• [RECORDS TO USE]:
[Start of section]
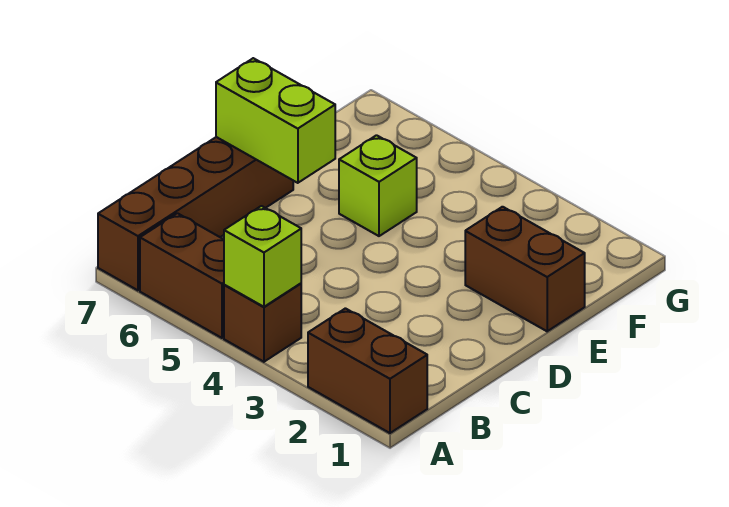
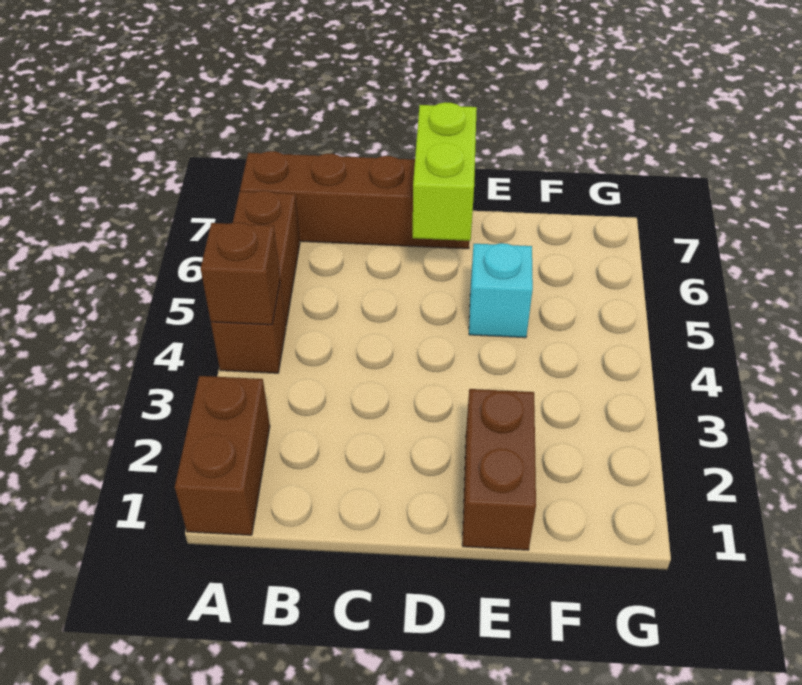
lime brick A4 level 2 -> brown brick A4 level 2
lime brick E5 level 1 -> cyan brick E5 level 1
[End of section]
[Start of section]
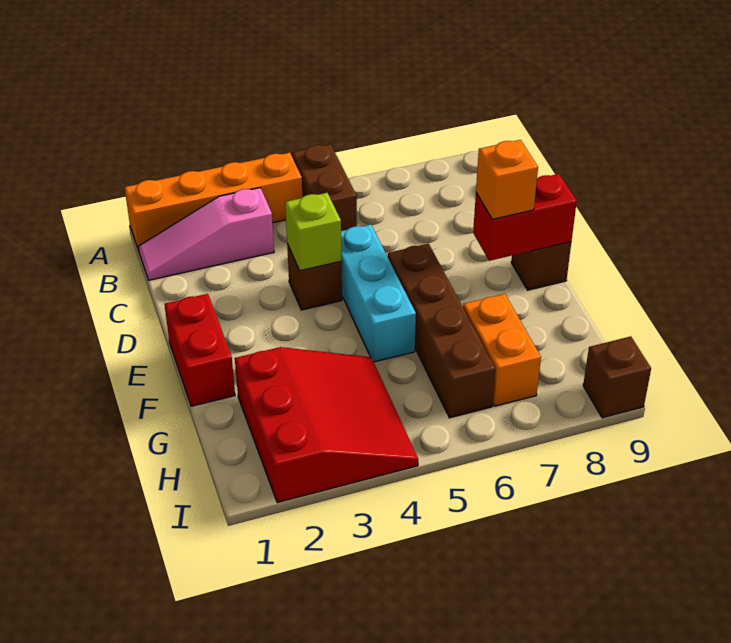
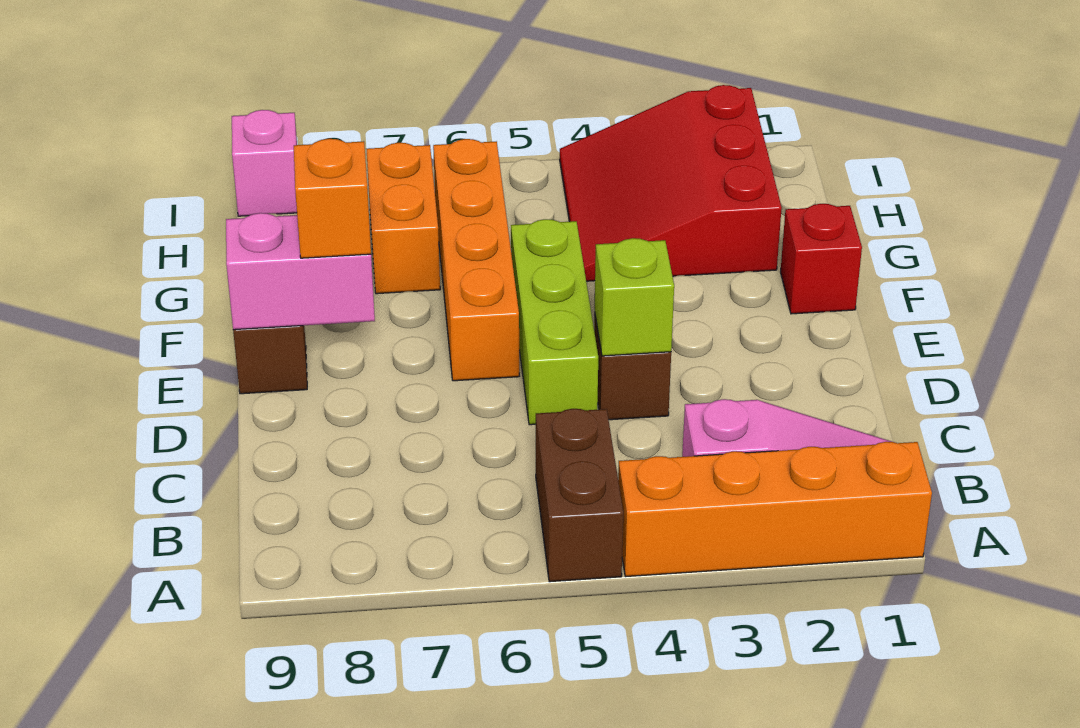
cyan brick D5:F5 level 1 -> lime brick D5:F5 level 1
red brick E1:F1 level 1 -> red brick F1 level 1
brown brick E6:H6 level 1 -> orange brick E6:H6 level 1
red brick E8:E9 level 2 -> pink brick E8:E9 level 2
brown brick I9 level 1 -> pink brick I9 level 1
[End of section]
[Start of section]
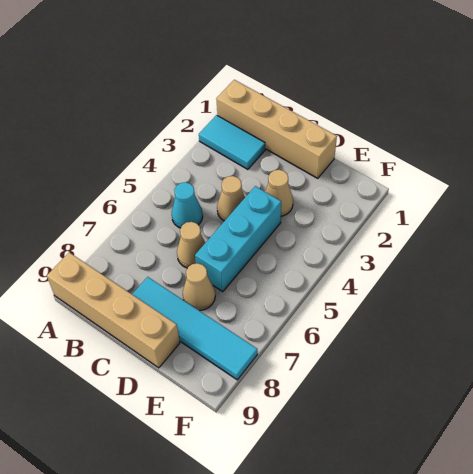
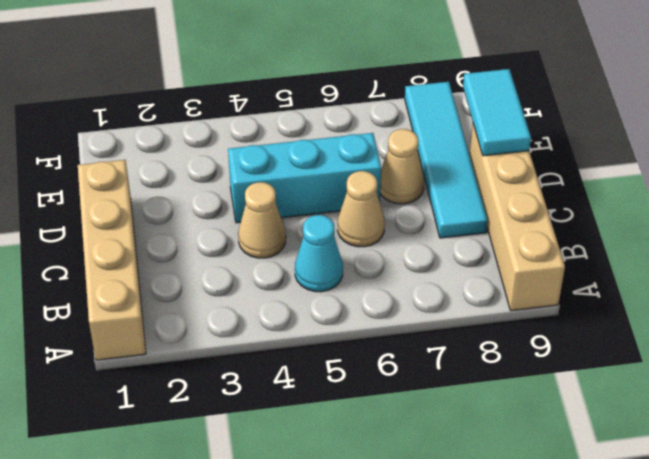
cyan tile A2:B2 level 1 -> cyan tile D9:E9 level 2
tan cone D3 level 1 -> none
[End of section]
• [WORK REQUIRED]: Begin at the line above that has "red brick E1:F1" and stop after the line that has "brown brick I9", copying each line exactly and adding nothing else.

• [FINISHED EXERCISE]:
red brick E1:F1 level 1 -> red brick F1 level 1
brown brick E6:H6 level 1 -> orange brick E6:H6 level 1
red brick E8:E9 level 2 -> pink brick E8:E9 level 2
brown brick I9 level 1 -> pink brick I9 level 1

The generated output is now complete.